=== Data for this task ===

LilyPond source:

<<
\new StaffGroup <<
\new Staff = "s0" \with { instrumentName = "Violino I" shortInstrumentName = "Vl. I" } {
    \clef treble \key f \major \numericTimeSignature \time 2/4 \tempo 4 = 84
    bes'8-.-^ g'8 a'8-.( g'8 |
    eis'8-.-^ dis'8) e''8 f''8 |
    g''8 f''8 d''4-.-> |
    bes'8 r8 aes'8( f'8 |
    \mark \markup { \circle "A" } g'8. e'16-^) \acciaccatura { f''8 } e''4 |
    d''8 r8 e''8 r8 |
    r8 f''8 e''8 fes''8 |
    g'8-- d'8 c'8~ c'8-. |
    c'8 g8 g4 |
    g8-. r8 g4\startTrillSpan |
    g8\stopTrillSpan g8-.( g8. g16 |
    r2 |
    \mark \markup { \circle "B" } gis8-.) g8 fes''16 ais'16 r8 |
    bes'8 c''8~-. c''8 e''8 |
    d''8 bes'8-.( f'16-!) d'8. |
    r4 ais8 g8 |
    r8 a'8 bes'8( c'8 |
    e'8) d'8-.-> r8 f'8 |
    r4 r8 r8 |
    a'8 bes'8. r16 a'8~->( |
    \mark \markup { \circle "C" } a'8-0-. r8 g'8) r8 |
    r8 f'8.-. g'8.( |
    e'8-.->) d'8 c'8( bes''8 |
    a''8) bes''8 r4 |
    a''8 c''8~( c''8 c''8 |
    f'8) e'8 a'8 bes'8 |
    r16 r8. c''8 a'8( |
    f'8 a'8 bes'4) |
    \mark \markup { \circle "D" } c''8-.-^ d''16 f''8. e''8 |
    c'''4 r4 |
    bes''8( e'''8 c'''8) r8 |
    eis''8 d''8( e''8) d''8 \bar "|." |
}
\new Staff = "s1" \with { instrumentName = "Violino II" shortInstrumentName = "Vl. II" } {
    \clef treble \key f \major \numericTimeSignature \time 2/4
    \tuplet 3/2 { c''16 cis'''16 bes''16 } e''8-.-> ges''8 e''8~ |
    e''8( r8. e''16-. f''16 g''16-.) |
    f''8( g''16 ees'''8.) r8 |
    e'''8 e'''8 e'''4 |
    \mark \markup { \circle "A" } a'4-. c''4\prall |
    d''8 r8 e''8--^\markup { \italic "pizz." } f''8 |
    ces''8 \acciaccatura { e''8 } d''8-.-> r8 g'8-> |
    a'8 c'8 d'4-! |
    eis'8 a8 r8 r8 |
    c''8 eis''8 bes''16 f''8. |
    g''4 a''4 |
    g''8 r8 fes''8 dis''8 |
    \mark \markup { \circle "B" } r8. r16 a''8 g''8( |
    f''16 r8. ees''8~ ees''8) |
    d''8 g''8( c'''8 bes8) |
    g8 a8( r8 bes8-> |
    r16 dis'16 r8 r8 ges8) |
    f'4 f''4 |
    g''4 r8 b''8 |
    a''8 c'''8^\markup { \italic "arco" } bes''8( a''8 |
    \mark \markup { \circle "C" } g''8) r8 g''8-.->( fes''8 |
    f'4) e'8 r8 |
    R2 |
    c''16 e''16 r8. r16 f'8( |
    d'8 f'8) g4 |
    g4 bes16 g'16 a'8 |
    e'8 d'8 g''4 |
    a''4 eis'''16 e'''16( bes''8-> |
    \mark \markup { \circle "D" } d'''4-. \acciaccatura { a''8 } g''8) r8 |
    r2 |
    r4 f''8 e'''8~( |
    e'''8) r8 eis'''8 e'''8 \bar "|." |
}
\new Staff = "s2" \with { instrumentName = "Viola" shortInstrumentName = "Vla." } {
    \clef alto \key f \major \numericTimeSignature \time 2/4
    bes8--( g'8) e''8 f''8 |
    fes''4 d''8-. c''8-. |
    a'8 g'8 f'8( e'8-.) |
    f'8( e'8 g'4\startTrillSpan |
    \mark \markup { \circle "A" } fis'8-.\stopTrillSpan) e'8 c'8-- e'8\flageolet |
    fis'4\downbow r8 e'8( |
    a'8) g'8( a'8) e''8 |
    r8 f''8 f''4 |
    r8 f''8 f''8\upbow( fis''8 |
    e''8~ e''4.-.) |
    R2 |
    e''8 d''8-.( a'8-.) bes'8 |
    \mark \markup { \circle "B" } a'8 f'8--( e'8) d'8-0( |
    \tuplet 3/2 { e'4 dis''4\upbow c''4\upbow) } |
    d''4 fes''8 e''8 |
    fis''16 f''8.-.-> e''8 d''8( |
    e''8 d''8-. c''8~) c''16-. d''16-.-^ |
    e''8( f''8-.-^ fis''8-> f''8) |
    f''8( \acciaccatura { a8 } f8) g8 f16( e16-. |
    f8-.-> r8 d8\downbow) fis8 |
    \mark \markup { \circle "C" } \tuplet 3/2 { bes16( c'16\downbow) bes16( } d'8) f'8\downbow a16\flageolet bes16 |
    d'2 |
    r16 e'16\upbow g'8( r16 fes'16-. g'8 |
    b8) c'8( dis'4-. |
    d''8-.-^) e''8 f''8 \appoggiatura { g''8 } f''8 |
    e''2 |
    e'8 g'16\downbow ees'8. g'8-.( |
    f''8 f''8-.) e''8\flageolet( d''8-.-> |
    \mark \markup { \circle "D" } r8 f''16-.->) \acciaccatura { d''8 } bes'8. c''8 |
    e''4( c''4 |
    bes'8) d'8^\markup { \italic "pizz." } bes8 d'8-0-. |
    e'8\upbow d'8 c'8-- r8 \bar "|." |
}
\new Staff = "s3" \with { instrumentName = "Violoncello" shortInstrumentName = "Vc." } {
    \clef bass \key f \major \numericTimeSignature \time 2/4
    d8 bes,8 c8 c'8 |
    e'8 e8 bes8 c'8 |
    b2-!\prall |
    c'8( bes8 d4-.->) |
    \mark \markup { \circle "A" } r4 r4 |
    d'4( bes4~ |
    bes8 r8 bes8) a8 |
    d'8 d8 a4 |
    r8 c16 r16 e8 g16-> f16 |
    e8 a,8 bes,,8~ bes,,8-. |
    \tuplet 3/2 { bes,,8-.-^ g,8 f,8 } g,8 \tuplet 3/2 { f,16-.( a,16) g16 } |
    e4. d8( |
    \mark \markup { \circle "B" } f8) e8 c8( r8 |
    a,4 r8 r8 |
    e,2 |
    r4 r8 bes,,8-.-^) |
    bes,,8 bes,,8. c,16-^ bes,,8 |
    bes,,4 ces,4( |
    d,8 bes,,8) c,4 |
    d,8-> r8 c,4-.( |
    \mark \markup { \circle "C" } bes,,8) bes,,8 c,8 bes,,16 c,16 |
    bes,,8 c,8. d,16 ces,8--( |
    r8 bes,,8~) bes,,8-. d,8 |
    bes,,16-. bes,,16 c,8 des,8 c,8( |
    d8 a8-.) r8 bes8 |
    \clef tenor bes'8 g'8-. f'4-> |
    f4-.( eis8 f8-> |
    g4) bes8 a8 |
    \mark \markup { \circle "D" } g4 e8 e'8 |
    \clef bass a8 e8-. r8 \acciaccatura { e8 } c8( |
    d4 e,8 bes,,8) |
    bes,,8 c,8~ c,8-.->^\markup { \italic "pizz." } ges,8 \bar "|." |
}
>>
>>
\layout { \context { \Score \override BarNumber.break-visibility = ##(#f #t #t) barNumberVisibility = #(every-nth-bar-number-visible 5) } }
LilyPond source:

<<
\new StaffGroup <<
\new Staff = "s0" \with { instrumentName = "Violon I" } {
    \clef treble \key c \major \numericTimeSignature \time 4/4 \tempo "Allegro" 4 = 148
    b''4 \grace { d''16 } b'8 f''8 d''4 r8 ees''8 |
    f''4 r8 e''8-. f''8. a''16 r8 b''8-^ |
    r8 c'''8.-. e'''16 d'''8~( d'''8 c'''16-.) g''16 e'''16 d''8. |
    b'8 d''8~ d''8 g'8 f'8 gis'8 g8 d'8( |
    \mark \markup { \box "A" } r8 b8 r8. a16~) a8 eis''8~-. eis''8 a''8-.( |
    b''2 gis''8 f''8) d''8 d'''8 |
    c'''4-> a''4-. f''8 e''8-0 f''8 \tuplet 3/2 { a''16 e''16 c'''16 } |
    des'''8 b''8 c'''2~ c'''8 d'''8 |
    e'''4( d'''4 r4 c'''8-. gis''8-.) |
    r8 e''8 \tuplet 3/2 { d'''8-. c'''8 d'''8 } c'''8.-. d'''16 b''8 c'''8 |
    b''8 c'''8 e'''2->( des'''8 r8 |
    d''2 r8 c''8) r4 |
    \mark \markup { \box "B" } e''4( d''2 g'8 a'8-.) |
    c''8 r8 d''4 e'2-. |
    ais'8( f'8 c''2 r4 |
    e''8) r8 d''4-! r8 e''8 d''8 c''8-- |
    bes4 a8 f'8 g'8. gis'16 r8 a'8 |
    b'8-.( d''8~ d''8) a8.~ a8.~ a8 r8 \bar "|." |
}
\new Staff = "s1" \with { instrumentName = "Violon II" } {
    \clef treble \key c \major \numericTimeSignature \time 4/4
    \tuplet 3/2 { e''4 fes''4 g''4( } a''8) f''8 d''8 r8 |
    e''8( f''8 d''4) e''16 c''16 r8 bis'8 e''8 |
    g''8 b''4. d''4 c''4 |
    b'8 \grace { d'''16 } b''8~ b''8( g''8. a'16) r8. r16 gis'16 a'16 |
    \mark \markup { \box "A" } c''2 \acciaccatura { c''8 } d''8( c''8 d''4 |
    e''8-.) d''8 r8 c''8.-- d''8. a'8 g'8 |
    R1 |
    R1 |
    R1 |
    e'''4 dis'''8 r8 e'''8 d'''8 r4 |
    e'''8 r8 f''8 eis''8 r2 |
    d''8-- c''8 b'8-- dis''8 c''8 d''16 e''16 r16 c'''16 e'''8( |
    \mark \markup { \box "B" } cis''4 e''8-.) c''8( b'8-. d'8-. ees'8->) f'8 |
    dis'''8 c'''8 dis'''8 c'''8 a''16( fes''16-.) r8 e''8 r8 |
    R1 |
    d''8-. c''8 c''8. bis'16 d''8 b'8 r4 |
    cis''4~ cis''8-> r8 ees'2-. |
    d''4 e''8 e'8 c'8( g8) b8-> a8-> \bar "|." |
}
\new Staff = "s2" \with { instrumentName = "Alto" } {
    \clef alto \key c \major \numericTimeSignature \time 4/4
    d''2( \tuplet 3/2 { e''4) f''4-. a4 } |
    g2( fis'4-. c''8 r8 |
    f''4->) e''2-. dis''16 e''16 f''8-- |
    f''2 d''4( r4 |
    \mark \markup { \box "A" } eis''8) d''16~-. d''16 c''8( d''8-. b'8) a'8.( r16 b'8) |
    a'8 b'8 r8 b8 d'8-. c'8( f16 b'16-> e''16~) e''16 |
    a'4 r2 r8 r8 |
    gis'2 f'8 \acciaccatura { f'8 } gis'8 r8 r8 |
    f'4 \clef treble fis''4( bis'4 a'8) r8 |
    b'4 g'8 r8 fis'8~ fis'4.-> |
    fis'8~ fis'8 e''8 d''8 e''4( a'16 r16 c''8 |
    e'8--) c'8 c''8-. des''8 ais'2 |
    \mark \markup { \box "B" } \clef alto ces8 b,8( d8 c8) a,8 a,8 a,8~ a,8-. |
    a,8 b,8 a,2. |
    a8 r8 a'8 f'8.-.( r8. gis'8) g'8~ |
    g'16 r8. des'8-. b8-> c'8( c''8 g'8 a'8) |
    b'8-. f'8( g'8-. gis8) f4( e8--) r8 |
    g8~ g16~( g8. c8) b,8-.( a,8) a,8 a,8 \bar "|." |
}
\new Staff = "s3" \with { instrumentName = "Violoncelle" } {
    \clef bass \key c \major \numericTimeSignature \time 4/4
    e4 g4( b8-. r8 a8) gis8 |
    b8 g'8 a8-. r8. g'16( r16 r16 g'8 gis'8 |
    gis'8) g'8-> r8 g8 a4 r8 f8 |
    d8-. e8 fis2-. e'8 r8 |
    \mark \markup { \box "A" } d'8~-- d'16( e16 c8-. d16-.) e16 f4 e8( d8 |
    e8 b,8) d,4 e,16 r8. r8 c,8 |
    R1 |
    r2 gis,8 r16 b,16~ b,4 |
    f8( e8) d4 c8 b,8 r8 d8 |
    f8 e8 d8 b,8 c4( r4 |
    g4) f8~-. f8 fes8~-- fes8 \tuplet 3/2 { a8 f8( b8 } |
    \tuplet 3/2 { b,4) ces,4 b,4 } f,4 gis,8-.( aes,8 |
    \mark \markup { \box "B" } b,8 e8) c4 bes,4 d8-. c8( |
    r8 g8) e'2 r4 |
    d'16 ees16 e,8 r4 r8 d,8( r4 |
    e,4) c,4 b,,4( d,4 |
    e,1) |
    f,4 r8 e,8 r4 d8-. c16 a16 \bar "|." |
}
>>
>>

===

Count the lines of the records above that contain the string "startTrillSpan". Give only the number.

2